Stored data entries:
====

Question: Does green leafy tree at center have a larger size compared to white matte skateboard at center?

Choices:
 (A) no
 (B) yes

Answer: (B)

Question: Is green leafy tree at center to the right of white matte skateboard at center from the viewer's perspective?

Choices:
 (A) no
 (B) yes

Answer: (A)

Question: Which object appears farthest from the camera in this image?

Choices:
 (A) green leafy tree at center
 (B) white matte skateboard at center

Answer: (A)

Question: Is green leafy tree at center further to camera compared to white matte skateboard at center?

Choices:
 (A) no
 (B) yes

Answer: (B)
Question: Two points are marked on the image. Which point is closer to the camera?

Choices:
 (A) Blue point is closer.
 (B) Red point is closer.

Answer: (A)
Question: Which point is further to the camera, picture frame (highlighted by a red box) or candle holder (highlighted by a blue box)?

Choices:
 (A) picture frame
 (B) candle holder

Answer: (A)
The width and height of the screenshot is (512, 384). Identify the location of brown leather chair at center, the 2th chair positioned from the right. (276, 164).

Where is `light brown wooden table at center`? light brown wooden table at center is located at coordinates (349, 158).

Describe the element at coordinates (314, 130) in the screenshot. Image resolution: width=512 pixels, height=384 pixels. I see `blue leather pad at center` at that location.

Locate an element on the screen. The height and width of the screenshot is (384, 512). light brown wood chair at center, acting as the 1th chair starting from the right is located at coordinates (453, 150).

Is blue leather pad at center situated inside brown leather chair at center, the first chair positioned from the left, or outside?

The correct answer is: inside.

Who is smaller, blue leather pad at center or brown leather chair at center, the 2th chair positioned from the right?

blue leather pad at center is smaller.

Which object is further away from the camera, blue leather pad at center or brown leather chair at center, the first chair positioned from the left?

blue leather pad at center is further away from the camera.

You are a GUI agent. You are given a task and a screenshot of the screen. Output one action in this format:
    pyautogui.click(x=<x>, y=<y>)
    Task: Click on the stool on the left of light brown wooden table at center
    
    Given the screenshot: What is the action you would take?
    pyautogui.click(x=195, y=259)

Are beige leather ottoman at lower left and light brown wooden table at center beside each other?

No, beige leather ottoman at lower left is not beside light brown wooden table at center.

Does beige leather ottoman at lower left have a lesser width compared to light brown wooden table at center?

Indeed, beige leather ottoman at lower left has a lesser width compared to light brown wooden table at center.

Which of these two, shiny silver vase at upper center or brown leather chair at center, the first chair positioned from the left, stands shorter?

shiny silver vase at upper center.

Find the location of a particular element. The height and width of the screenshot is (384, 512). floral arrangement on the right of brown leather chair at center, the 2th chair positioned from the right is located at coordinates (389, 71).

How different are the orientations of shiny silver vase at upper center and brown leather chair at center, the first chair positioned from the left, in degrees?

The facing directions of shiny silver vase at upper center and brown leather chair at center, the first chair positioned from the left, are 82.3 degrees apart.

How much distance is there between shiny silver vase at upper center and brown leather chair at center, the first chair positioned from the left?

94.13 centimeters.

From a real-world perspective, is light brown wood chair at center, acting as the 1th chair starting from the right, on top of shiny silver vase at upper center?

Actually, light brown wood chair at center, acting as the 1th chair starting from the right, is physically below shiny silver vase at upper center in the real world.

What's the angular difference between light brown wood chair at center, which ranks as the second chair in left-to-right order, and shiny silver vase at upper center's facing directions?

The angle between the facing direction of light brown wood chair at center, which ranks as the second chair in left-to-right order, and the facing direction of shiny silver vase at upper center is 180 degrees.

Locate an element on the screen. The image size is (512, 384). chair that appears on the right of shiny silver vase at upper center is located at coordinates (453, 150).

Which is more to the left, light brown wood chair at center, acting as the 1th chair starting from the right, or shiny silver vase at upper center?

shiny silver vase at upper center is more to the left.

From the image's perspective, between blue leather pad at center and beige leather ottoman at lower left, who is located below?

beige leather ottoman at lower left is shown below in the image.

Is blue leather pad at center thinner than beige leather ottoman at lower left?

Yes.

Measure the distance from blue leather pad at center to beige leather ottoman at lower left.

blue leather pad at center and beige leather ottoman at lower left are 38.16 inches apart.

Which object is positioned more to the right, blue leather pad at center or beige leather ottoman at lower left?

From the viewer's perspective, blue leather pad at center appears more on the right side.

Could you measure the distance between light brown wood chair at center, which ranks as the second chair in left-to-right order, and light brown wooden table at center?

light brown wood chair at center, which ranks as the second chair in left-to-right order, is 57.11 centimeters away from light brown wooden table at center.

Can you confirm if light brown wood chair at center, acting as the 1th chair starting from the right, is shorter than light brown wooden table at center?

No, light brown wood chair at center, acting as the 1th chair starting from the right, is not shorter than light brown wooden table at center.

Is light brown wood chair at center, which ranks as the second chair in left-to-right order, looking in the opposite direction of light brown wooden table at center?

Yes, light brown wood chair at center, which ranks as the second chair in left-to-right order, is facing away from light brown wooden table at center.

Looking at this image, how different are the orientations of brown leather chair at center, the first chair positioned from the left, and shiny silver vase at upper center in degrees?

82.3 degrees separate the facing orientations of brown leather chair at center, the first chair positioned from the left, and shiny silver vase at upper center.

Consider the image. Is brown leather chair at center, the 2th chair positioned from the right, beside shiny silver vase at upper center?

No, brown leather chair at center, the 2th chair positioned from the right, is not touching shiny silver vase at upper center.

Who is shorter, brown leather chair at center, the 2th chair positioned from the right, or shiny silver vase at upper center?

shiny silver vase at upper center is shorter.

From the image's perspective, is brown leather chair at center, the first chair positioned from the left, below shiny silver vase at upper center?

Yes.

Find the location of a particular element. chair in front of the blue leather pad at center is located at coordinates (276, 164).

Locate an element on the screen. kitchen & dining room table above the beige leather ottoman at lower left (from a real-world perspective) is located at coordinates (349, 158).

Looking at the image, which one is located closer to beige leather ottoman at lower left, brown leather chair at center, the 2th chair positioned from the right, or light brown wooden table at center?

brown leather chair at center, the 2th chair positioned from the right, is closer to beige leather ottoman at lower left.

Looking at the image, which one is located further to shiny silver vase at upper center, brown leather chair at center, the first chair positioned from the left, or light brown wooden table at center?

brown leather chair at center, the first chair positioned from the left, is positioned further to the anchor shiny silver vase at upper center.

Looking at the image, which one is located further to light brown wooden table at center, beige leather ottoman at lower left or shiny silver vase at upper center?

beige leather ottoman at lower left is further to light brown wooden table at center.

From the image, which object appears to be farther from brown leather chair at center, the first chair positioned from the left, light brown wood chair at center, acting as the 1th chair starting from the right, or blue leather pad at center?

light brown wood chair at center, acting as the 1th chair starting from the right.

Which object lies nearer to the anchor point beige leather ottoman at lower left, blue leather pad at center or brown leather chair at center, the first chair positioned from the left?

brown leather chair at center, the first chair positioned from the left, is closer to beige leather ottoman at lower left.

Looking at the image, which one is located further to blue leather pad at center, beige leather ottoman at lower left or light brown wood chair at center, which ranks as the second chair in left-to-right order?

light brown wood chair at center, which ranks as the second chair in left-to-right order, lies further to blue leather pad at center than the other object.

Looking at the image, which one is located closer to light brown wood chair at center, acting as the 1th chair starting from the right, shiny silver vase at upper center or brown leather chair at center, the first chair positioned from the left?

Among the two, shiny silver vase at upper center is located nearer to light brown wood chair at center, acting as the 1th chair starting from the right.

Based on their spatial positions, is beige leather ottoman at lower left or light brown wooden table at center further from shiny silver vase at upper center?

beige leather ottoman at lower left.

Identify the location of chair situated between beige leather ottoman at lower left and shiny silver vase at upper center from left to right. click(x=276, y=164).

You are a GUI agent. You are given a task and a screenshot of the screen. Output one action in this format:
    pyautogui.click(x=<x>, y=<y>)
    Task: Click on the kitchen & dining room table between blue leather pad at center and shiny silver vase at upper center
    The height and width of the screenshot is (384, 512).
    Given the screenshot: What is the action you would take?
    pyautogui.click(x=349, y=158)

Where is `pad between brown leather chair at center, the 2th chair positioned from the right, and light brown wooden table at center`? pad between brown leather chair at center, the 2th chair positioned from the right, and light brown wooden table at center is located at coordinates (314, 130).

====

Copy word for word the lines above from the line containing "center is located at coordinates (349, 158)." up to and including the line containing "Describe the element".

Where is `light brown wooden table at center`? light brown wooden table at center is located at coordinates (349, 158).

Describe the element at coordinates (314, 130) in the screenshot. Image resolution: width=512 pixels, height=384 pixels. I see `blue leather pad at center` at that location.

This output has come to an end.